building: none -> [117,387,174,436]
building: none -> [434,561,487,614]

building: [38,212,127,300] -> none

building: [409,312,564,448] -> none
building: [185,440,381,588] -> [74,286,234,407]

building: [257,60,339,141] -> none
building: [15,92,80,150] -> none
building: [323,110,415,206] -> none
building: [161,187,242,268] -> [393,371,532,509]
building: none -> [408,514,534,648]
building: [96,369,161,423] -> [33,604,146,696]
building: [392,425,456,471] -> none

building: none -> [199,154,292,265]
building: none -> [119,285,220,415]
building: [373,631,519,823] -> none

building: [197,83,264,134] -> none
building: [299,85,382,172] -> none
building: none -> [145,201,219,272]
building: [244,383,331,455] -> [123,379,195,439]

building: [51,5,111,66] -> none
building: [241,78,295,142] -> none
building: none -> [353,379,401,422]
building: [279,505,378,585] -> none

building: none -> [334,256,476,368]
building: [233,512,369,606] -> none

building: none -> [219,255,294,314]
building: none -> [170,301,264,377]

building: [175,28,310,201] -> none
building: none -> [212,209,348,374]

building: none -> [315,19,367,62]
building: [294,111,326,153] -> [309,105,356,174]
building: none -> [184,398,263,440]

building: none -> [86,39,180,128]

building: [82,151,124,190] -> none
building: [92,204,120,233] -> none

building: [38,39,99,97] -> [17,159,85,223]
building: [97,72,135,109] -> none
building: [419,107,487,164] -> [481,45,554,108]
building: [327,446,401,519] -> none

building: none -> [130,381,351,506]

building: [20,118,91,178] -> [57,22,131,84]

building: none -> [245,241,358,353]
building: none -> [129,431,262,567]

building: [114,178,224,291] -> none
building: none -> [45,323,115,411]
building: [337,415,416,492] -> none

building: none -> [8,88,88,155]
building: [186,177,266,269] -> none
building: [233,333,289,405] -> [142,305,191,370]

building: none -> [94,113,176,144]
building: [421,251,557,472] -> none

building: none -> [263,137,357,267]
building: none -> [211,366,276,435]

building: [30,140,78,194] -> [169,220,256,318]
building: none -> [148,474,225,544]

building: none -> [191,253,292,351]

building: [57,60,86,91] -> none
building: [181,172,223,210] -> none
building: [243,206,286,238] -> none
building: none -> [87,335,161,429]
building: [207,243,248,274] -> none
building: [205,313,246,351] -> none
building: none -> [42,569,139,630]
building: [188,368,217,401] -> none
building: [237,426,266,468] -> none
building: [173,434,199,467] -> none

__________________________________________________

## PROBLEM REQUIREMENTS
What is needed is an exact transcription of every entry.

## EXERCISE RESULT
building: none -> [117,387,174,436]
building: none -> [434,561,487,614]

building: [38,212,127,300] -> none

building: [409,312,564,448] -> none
building: [185,440,381,588] -> [74,286,234,407]

building: [257,60,339,141] -> none
building: [15,92,80,150] -> none
building: [323,110,415,206] -> none
building: [161,187,242,268] -> [393,371,532,509]
building: none -> [408,514,534,648]
building: [96,369,161,423] -> [33,604,146,696]
building: [392,425,456,471] -> none

building: none -> [199,154,292,265]
building: none -> [119,285,220,415]
building: [373,631,519,823] -> none

building: [197,83,264,134] -> none
building: [299,85,382,172] -> none
building: none -> [145,201,219,272]
building: [244,383,331,455] -> [123,379,195,439]

building: [51,5,111,66] -> none
building: [241,78,295,142] -> none
building: none -> [353,379,401,422]
building: [279,505,378,585] -> none

building: none -> [334,256,476,368]
building: [233,512,369,606] -> none

building: none -> [219,255,294,314]
building: none -> [170,301,264,377]

building: [175,28,310,201] -> none
building: none -> [212,209,348,374]

building: none -> [315,19,367,62]
building: [294,111,326,153] -> [309,105,356,174]
building: none -> [184,398,263,440]

building: none -> [86,39,180,128]

building: [82,151,124,190] -> none
building: [92,204,120,233] -> none

building: [38,39,99,97] -> [17,159,85,223]
building: [97,72,135,109] -> none
building: [419,107,487,164] -> [481,45,554,108]
building: [327,446,401,519] -> none

building: none -> [130,381,351,506]

building: [20,118,91,178] -> [57,22,131,84]

building: none -> [245,241,358,353]
building: none -> [129,431,262,567]

building: [114,178,224,291] -> none
building: none -> [45,323,115,411]
building: [337,415,416,492] -> none

building: none -> [8,88,88,155]
building: [186,177,266,269] -> none
building: [233,333,289,405] -> [142,305,191,370]

building: none -> [94,113,176,144]
building: [421,251,557,472] -> none

building: none -> [263,137,357,267]
building: none -> [211,366,276,435]

building: [30,140,78,194] -> [169,220,256,318]
building: none -> [148,474,225,544]

building: none -> [191,253,292,351]

building: [57,60,86,91] -> none
building: [181,172,223,210] -> none
building: [243,206,286,238] -> none
building: none -> [87,335,161,429]
building: [207,243,248,274] -> none
building: [205,313,246,351] -> none
building: none -> [42,569,139,630]
building: [188,368,217,401] -> none
building: [237,426,266,468] -> none
building: [173,434,199,467] -> none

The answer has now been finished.